START Data records
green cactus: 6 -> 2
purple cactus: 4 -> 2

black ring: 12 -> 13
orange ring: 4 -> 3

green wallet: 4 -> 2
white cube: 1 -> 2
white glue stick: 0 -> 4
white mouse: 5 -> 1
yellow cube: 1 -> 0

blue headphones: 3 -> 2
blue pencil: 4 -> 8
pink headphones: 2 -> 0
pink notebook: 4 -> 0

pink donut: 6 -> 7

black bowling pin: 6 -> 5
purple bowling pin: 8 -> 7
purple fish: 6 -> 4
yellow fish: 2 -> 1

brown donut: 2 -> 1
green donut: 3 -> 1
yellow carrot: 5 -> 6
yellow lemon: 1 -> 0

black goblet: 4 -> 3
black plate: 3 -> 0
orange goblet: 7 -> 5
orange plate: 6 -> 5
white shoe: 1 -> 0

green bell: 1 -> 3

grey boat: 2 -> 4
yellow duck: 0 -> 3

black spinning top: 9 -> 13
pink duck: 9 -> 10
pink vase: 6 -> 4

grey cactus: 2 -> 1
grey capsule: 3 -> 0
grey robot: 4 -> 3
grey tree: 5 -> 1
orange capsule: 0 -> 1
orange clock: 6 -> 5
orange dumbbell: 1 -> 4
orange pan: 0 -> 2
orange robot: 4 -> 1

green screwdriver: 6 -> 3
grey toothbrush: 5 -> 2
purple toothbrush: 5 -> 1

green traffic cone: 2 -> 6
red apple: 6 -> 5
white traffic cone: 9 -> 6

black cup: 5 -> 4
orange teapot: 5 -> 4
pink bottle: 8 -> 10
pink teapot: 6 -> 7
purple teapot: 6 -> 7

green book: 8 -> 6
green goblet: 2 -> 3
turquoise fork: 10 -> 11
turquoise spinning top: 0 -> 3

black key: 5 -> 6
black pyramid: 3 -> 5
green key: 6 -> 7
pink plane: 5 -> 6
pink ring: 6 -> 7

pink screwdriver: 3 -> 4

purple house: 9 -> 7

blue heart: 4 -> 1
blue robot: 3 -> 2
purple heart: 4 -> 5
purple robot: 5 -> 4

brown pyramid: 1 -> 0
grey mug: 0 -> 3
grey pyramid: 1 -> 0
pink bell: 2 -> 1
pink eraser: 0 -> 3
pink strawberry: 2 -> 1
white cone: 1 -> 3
END Data records
_Problem to work on_
Give back exactly the lines from the one containing "green goblet: 2 -> 3" through the end of the material above, and nothing else.

_Final answer_
green goblet: 2 -> 3
turquoise fork: 10 -> 11
turquoise spinning top: 0 -> 3

black key: 5 -> 6
black pyramid: 3 -> 5
green key: 6 -> 7
pink plane: 5 -> 6
pink ring: 6 -> 7

pink screwdriver: 3 -> 4

purple house: 9 -> 7

blue heart: 4 -> 1
blue robot: 3 -> 2
purple heart: 4 -> 5
purple robot: 5 -> 4

brown pyramid: 1 -> 0
grey mug: 0 -> 3
grey pyramid: 1 -> 0
pink bell: 2 -> 1
pink eraser: 0 -> 3
pink strawberry: 2 -> 1
white cone: 1 -> 3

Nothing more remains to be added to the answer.